(Coordinate-based object records)
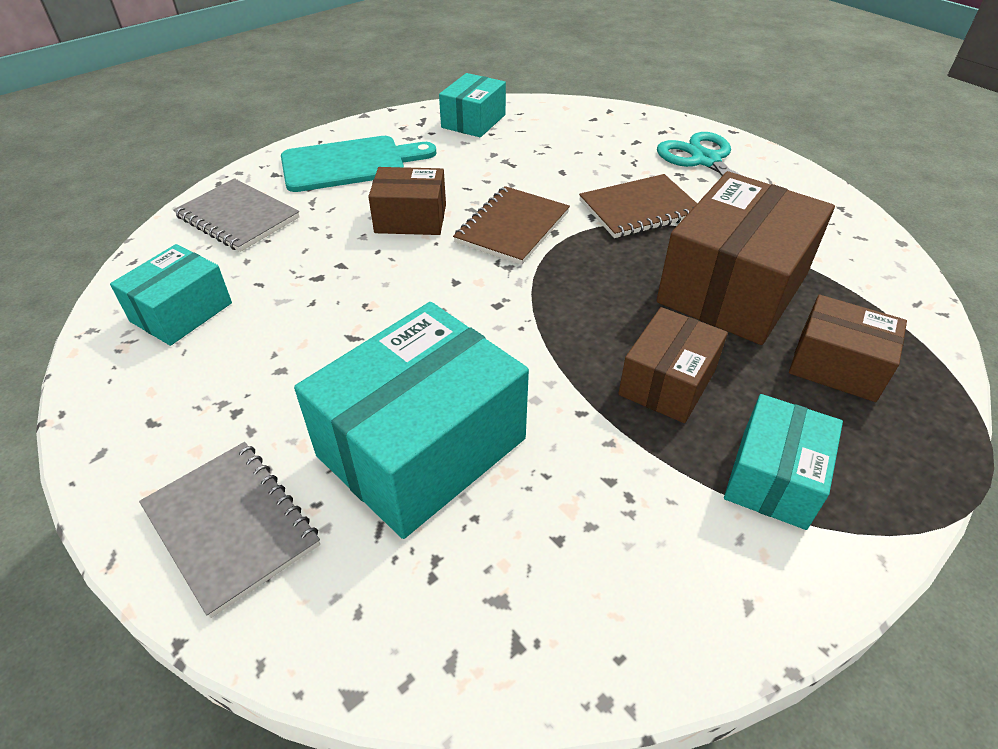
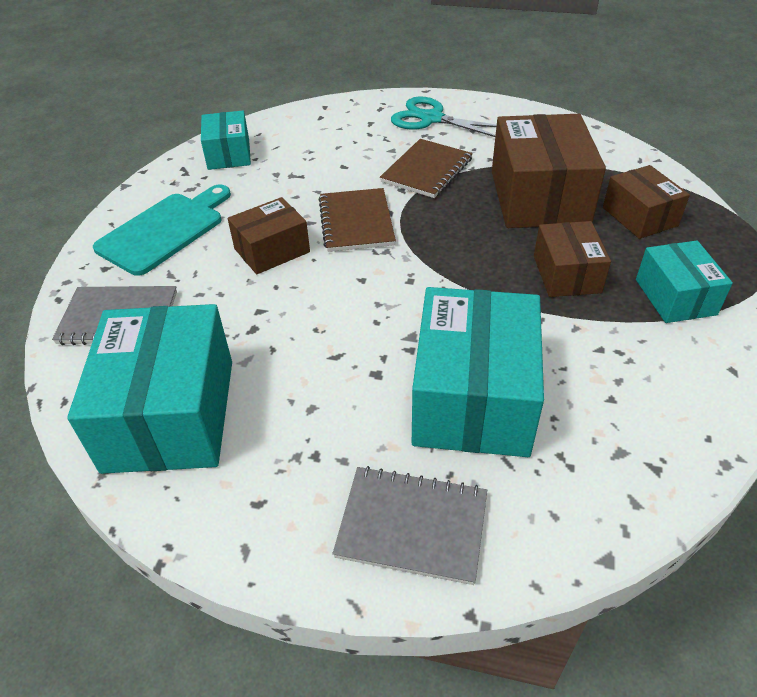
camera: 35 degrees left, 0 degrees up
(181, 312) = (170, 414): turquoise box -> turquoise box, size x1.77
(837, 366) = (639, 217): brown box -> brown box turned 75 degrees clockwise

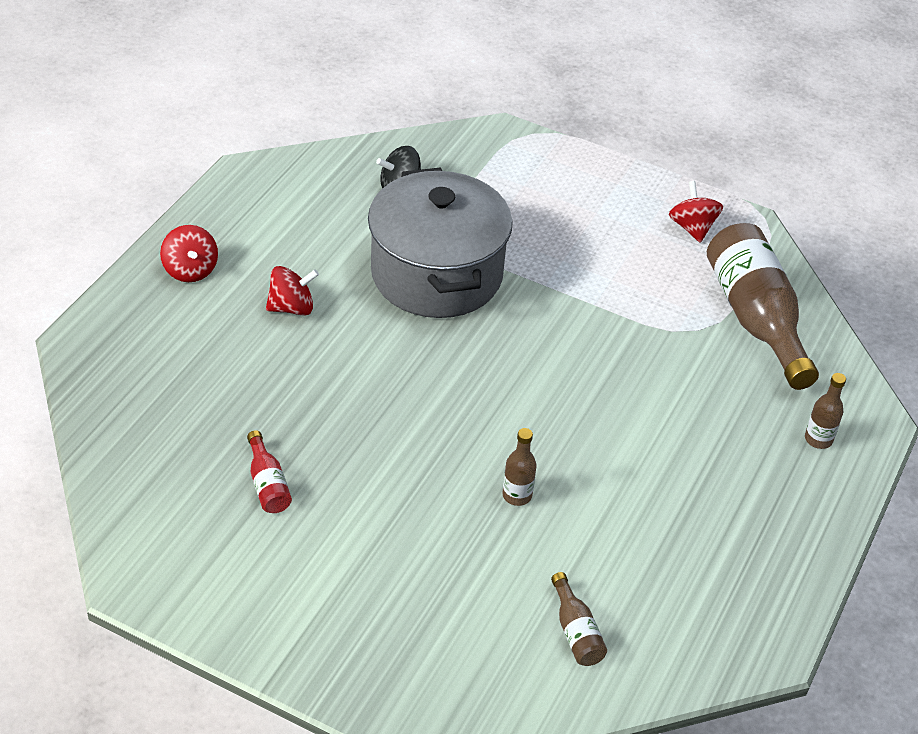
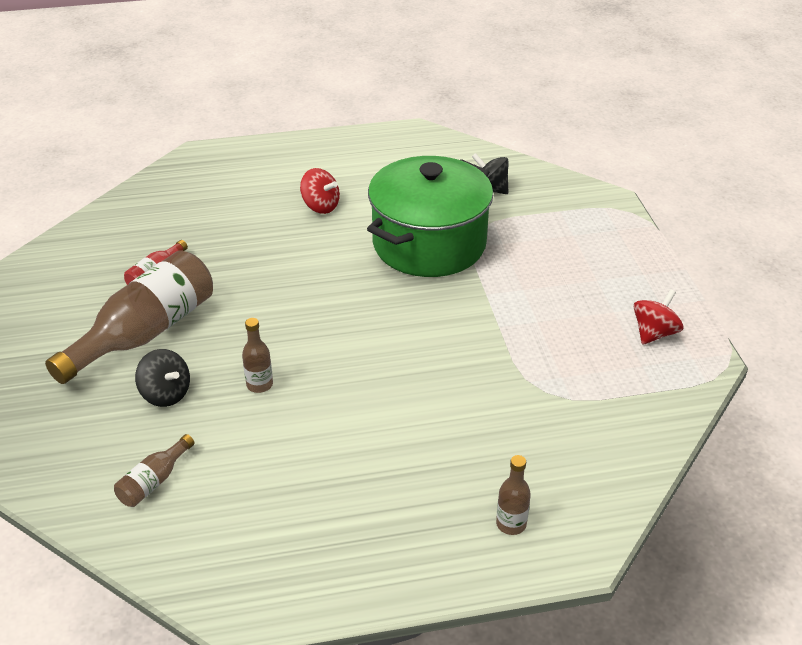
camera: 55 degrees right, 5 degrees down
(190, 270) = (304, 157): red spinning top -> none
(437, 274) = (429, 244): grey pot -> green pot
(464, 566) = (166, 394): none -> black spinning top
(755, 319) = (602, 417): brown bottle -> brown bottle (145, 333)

Task instructions: Where a picture appears, omit it; otherwise reproduce each line above from the first to the one with "camera: 55 degrees right, 5 degrees down", inclusive.

Solution below:
camera: 35 degrees left, 0 degrees up
(181, 312) = (170, 414): turquoise box -> turquoise box, size x1.77
(837, 366) = (639, 217): brown box -> brown box turned 75 degrees clockwise

camera: 55 degrees right, 5 degrees down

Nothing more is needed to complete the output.